> Counting task data

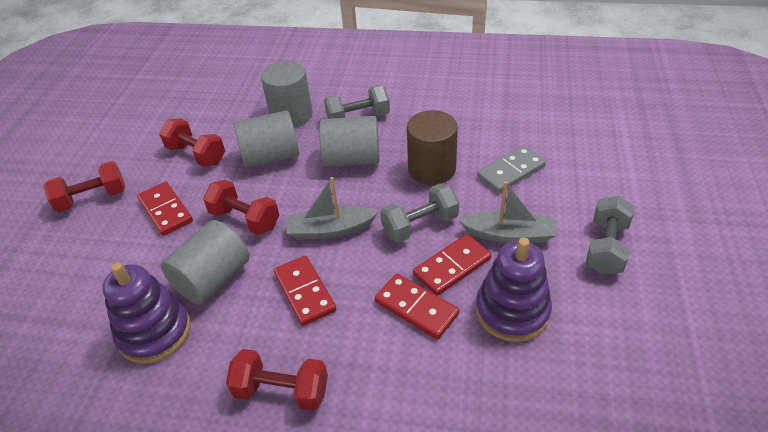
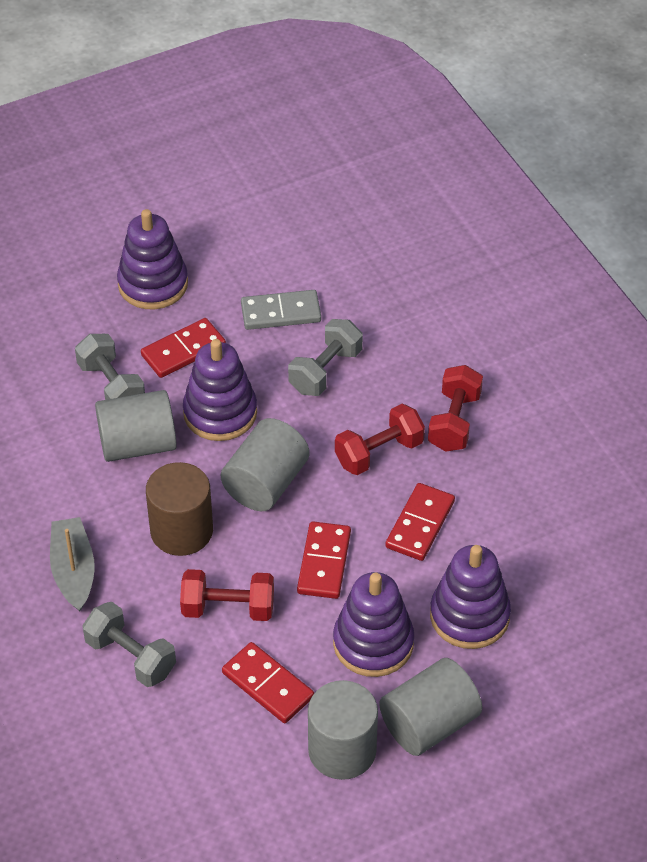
grey boat: 2 -> 1
purple stacking toy: 2 -> 4
red dumbbell: 4 -> 3

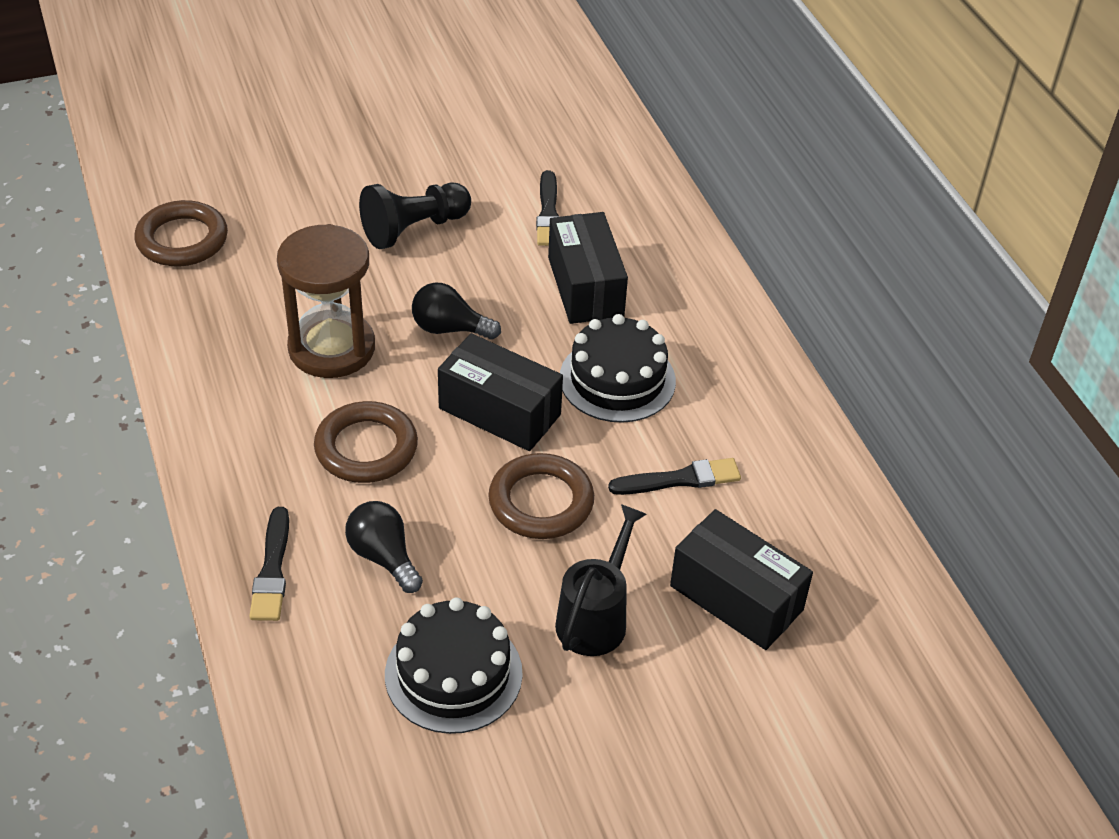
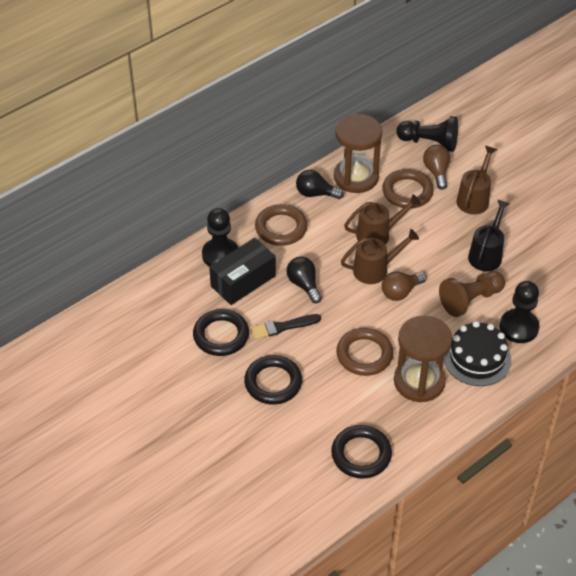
black box: 3 -> 1
black brush: 3 -> 1
black cake: 2 -> 1
black pawn: 1 -> 3
black ring: 0 -> 3
brown hourglass: 1 -> 2
brown light bulb: 0 -> 2
brown pawn: 0 -> 1
brown watering can: 0 -> 3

> What to work on
The entries above are to be restated verbatim, with no pictures carried over.

> Written response
grey boat: 2 -> 1
purple stacking toy: 2 -> 4
red dumbbell: 4 -> 3

black box: 3 -> 1
black brush: 3 -> 1
black cake: 2 -> 1
black pawn: 1 -> 3
black ring: 0 -> 3
brown hourglass: 1 -> 2
brown light bulb: 0 -> 2
brown pawn: 0 -> 1
brown watering can: 0 -> 3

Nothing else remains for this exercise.